━━ DATA FOR REVIEW

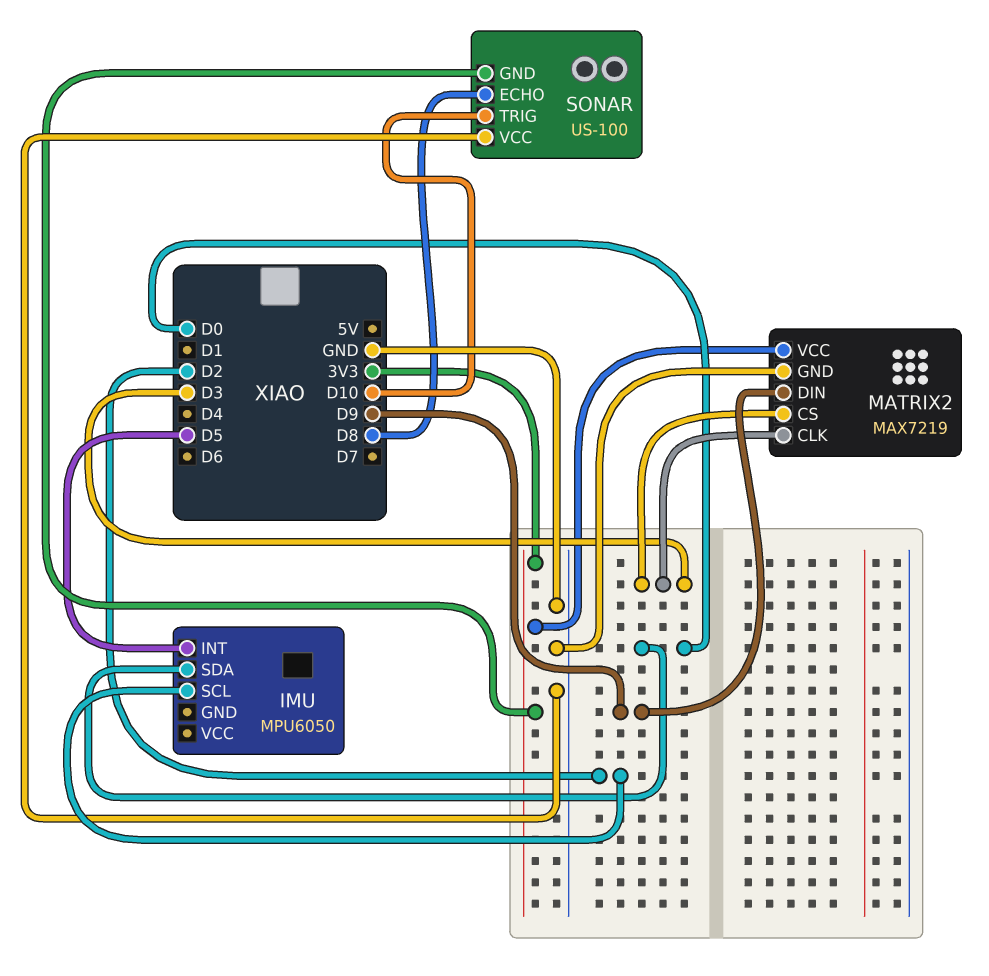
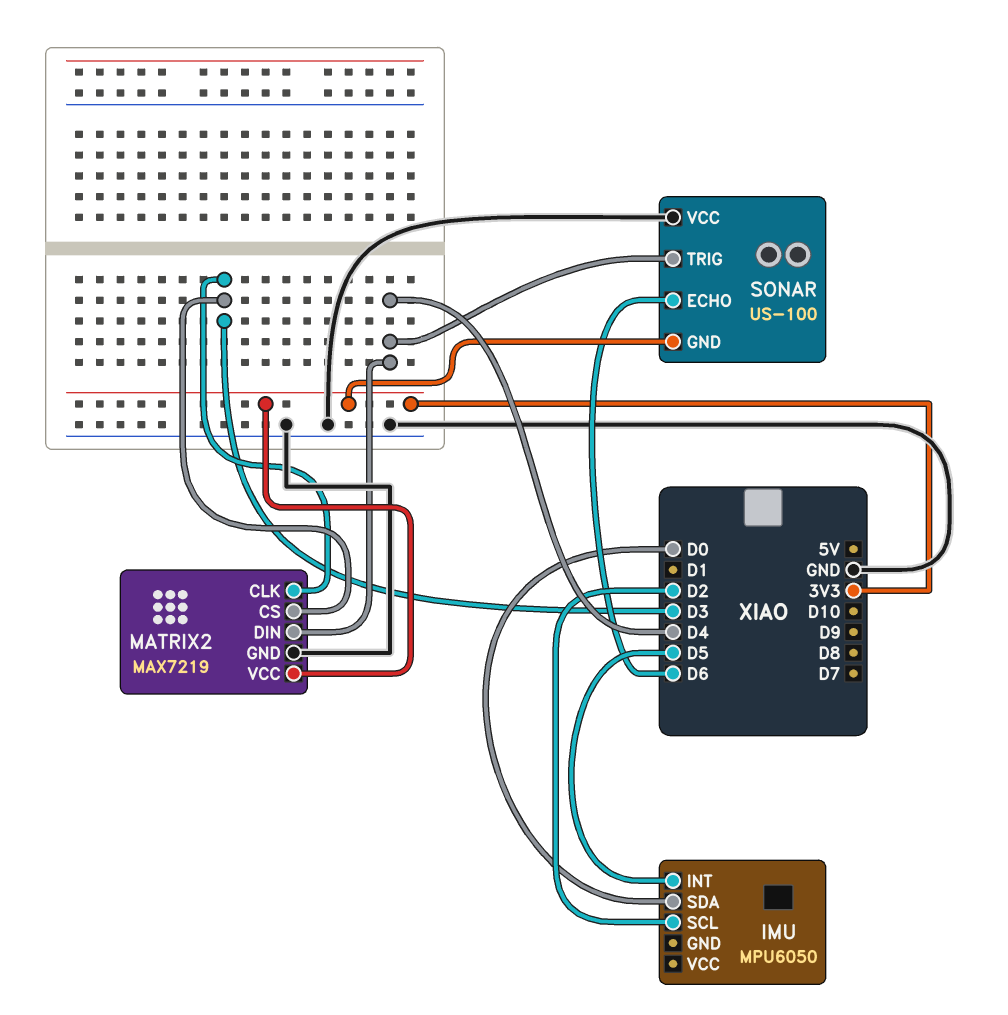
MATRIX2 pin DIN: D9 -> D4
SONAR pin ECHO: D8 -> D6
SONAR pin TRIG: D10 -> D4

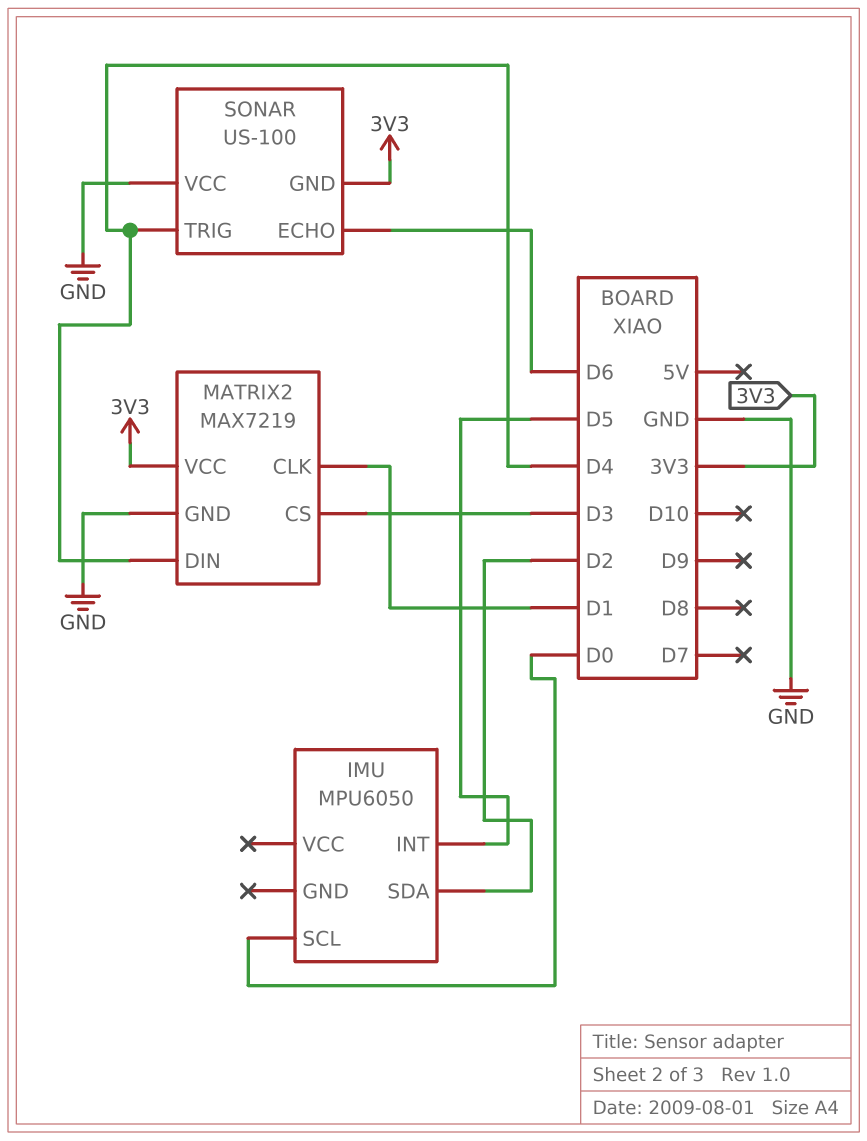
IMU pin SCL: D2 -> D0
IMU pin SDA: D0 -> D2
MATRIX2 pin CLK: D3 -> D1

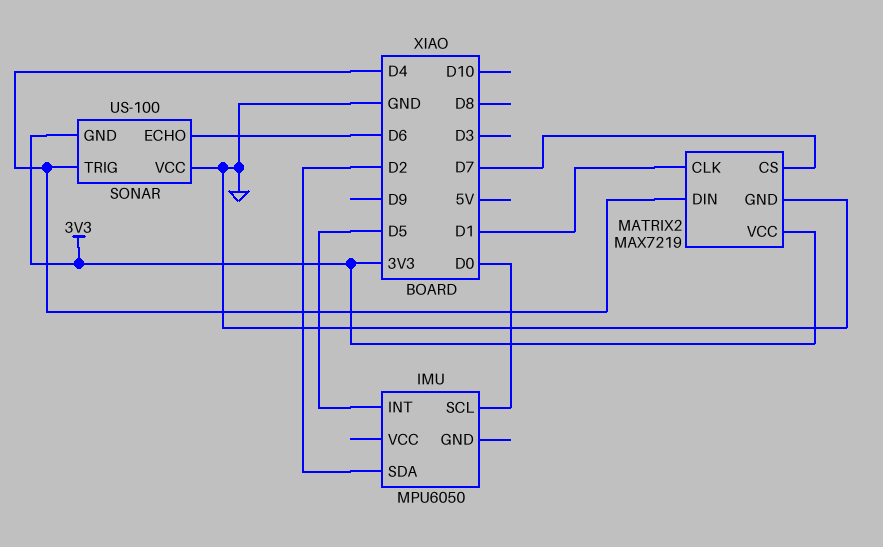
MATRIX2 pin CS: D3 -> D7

━━━━
━━ DATA FOR REVIEW

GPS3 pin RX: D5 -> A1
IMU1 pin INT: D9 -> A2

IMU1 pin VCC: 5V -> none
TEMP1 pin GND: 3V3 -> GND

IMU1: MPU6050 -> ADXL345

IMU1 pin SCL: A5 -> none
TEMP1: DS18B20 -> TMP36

━━━━

:: WORK INSTRUCTIONS ::
Please copy out from the data above, without any picture, exactly the lines running from the one that holds "MATRIX2 pin DIN: D9 -> D4" through the one that holds "MATRIX2 pin CS: D3 -> D7", and nothing beyond them.

:: TASK SOLUTION ::
MATRIX2 pin DIN: D9 -> D4
SONAR pin ECHO: D8 -> D6
SONAR pin TRIG: D10 -> D4

IMU pin SCL: D2 -> D0
IMU pin SDA: D0 -> D2
MATRIX2 pin CLK: D3 -> D1

MATRIX2 pin CS: D3 -> D7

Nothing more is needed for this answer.